### PROBLEM DETAILS:
Search through the entries for the word "star" and copy every line that has it.

(Source records)
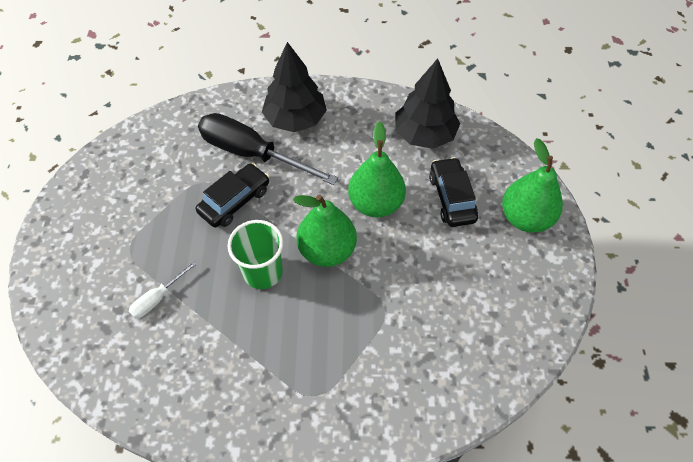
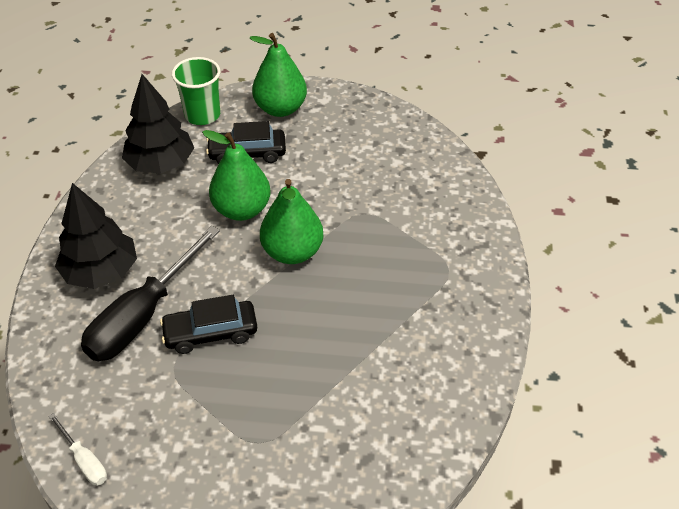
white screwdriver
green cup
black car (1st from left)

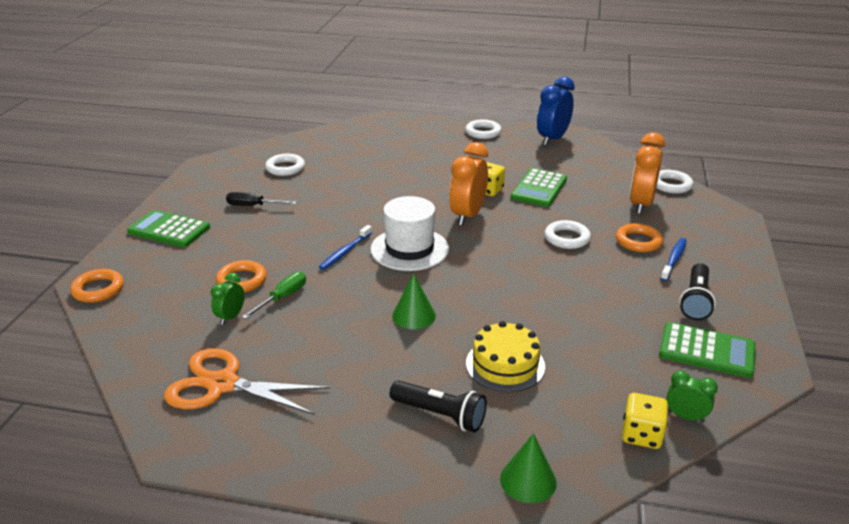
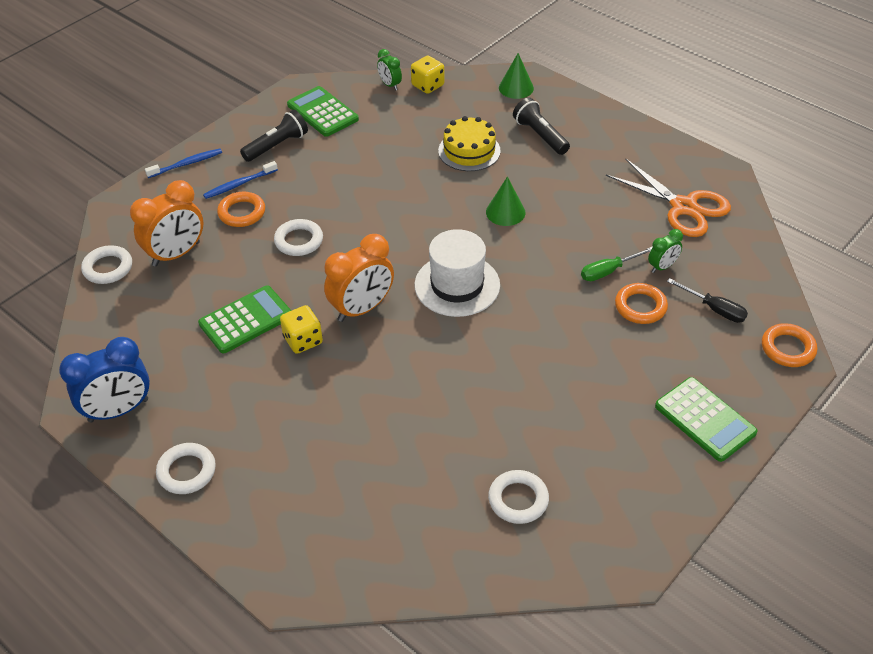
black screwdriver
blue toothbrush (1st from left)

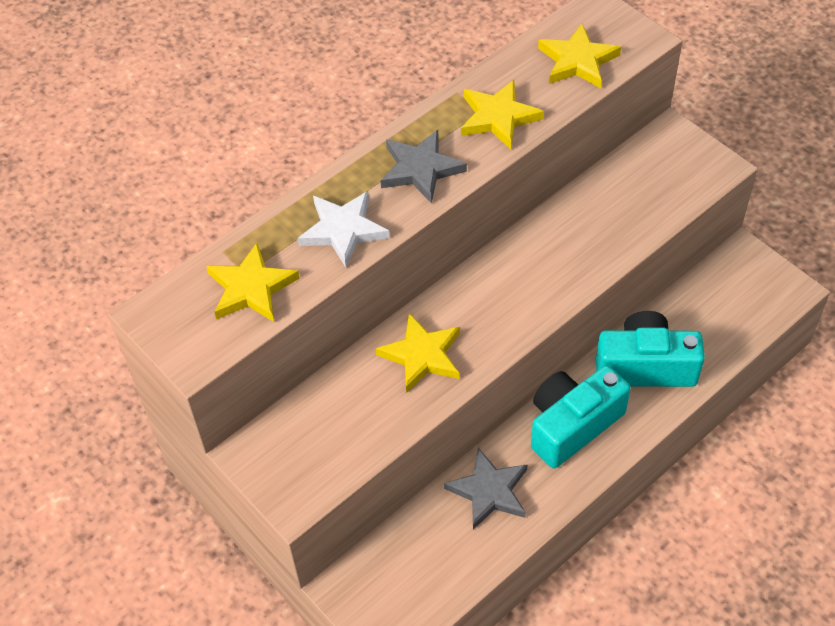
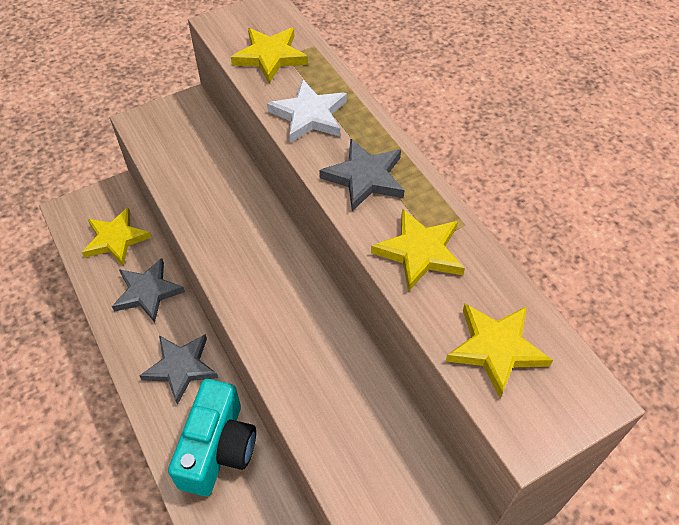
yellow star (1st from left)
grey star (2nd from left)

### REPLY:
yellow star (1st from left)
grey star (2nd from left)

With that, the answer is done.